→ **Directive**
Find every line in the records below that contains the string "italic", and copy each of those lines.

→ **Extracted material**
— start —

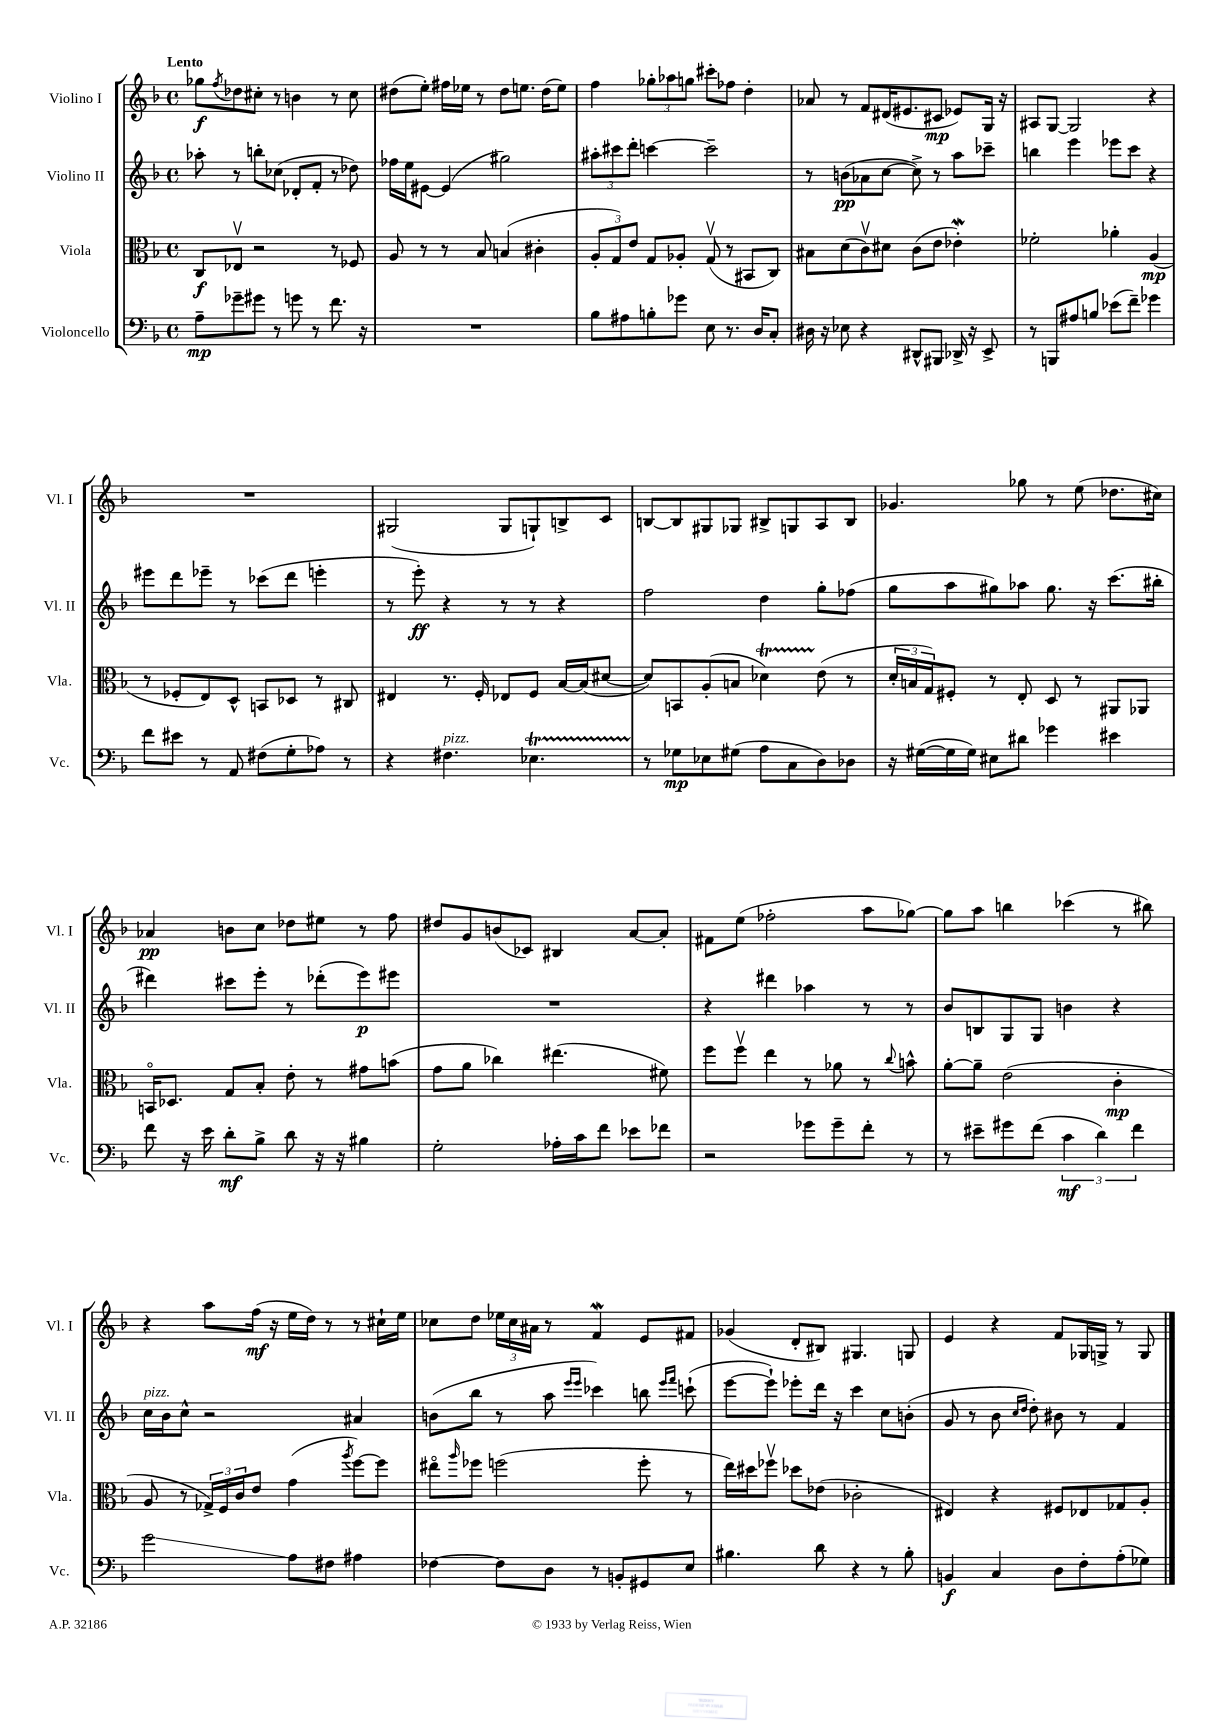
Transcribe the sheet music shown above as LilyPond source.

<<
\new StaffGroup <<
\new Staff = "s0" \with { instrumentName = "Violino I" shortInstrumentName = "Vl. I" } {
    \clef treble \key f \major \defaultTimeSignature \time 4/4 \tempo "Lento"
    ges''8\f \acciaccatura { f''8 } des''8 cis''8-. r8 b'4 r8 cis''8 |
    dis''8( e''8-.) fis''16 ees''16 r8 dis''8 e''8. dis''16( e''8) |
    f''4 \tuplet 3/2 { ges''8-. aes''8 g''8 } cis'''8-. fes''8 d''4-. |
    aes'8 r8 f'8 dis'16( eis'8. cis'8\mp ees'8) g16 r16 |
    ais8 g8~ g2 r4 |
    R1 |
    gis2( gis8 g8-!) b8-> c'8 |
    b8~ b8 gis8 ges8 bis8-> g8 a8 bis8 |
    ges'4. ges''8 r8 e''8( des''8. cis''16) |
    aes'4\pp b'8 c''8 des''8 eis''8 r8 f''8 |
    dis''8 g'8 b'8( ces'8) bis4 a'8~ a'8-. |
    fis'8 e''8( fes''2-. a''8 ges''8~) |
    ges''8 a''8 b''4 ces'''4( r8 bis''8) |
    r4 a''8 f''16\mf( r16 e''16 d''16) r8 r8 cis''16-! e''16 |
    ces''8 d''8 \tuplet 3/2 { ees''16 ces''16 ais'16 } r8 f'4\mordent e'8 fis'8 |
    ges'4( d'8-. bis8) gis4. g8 |
    e'4 r4 f'8 ges16 g16-> r8 g8 \bar "|." |
}
\new Staff = "s1" \with { instrumentName = "Violino II" shortInstrumentName = "Vl. II" } {
    \clef treble \key f \major \defaultTimeSignature \time 4/4
    aes''8-. r8 b''8-. ces''8( des'8-. f'8-. r8 des''8) |
    fes''16 e''16 eis'8~ eis'4( gis''2) |
    \tuplet 3/2 { ais''8-. cis'''8 d'''8-. } c'''4~ c'''2-- |
    r8 b'8\pp( aes'8 c''8~ c''8->) r8 a''8 ces'''8-- |
    b''4 e'''4 ees'''8 c'''8 r4 |
    eis'''8 d'''8 ees'''8-- r8 ces'''8( d'''8 e'''4-. |
    r8 e'''8-.\ff) r4 r8 r8 r4 |
    f''2 d''4 g''8-. fes''8( |
    g''8 a''8 gis''8) aes''8 gis''8. r16 c'''8.( bis''16-. |
    dis'''4) cis'''8 e'''8-. r8 des'''8-.( e'''8\p) eis'''8 |
    R1 |
    r4 dis'''4 aes''4 r8 r8 |
    bes'8 b8 g8 g8 b'4 r4 |
    c''16^\markup { \italic "pizz." } bes'16 c''8-^ r2 ais'4 |
    b'8( bes''8 r8 a''8 \grace { e'''16 e'''16 } ces'''4) b''8 \grace { e'''16 f'''16 } c'''8-!( |
    e'''8~ e'''8-!) ees'''8-. d'''16 r16 c'''4 c''8 b'8-.( |
    g'8 r8 bes'8 \grace { c''16 d''16 } d''8-.) bis'8 r8 f'4 \bar "|." |
}
\new Staff = "s2" \with { instrumentName = "Viola" shortInstrumentName = "Vla." } {
    \clef alto \key f \major \defaultTimeSignature \time 4/4
    c8\f ees8\upbow r2 r8 fes8 |
    a8 r8 r8 bes8 b4( cis'4-. |
    \tuplet 3/2 { a8-. g8) e'8 } g8 aes8-. g8\upbow( r8 bis,8 c8) |
    bis8 d'8( c'8\upbow) dis'8 c'8( e'8 ees'4-.\mordent) |
    fes'2-. aes'4-. a4\mp( |
    r8 fes8-. e8) d8-^ b,8 des8 r8 cis8 |
    eis4 r8. f16-. ees8 f8 bes16~ bes16( dis'8~ |
    dis'8) b,8 a8-.( b8 des'4\startTrillSpan) e'8\stopTrillSpan( r8 |
    \tuplet 3/2 { d'16-. b16 g16) } fis8-. r8 e8-. d8 r8 ais,8 aes,8 |
    b,16\flageolet des8. g8 bes8-. e'8-. r8 gis'8 b'8( |
    g'8 a'8 ces''4) eis''4.( fis'8) |
    f''8 f''8\upbow e''4 r8 aes'8 r8 \appoggiatura { c''8 } b'8-^ |
    a'8~-. a'8-- e'2( c'4-.\mp |
    a8 r8 \tuplet 3/2 { ges16->) f16 c'16 } e'8 g'4( \acciaccatura { a''8 } f''8~) f''8 |
    eis''8\flageolet \grace { a''16 } fes''8 f''2( f''8-. r8 |
    e''16) dis''16 fes''8\upbow des''8 ees'8( ces'2-. |
    eis4) r4 fis8 ees8 ges8 a8-. \bar "|." |
}
\new Staff = "s3" \with { instrumentName = "Violoncello" shortInstrumentName = "Vc." } {
    \clef bass \key f \major \defaultTimeSignature \time 4/4
    a8--\mp ges'8-- gis'8 r8 g'8 r8 f'8. r16 |
    R1 |
    bes8 ais8 b8-. ges'8 e8 r8. d16 c8-. |
    dis16 r16 ees8 r4 dis,8-^ bis,,8 des,16-> r16 e,8-> |
    r8 b,,8 ais8 b8 ees'8( f'8--) ges'4 |
    f'8 eis'8 r8 a,8 fis8( g8-. aes8) r8 |
    r4 fis4.^\markup { \italic "pizz." } ees4.\startTrillSpan |
    r8\stopTrillSpan ges8\mp ees8 gis8( a8 c8 d8) des8 |
    r16 gis16~( gis16 gis16) eis8 dis'8 ges'4 eis'4 |
    f'8 r16 e'16 d'8-.\mf bes8-> d'8 r16 r16 bis4 |
    g2-. aes16-. c'16 f'8 ees'8 fes'8 |
    r2 ges'8 ges'8-- f'8-. r8 |
    r8 eis'8-- gis'8 f'8( \tuplet 3/2 { c'4\mf d'4) f'4 } |
    g'2\glissando a8 fis8 ais4 |
    fes4~ fes8 d8 r8 b,8-. gis,8 e8 |
    bis4. d'8 r4 r8 bis8-. |
    b,4\f c4 d8 f8-. a8-.( ges8) \bar "|." |
}
>>
>>
\layout { \context { \Score \remove "Bar_number_engraver" } }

— end —

→ **Exercise response**
    c''16^\markup { \italic "pizz." } bes'16 c''8-^ r2 ais'4 |
    r4 fis4.^\markup { \italic "pizz." } ees4.\startTrillSpan |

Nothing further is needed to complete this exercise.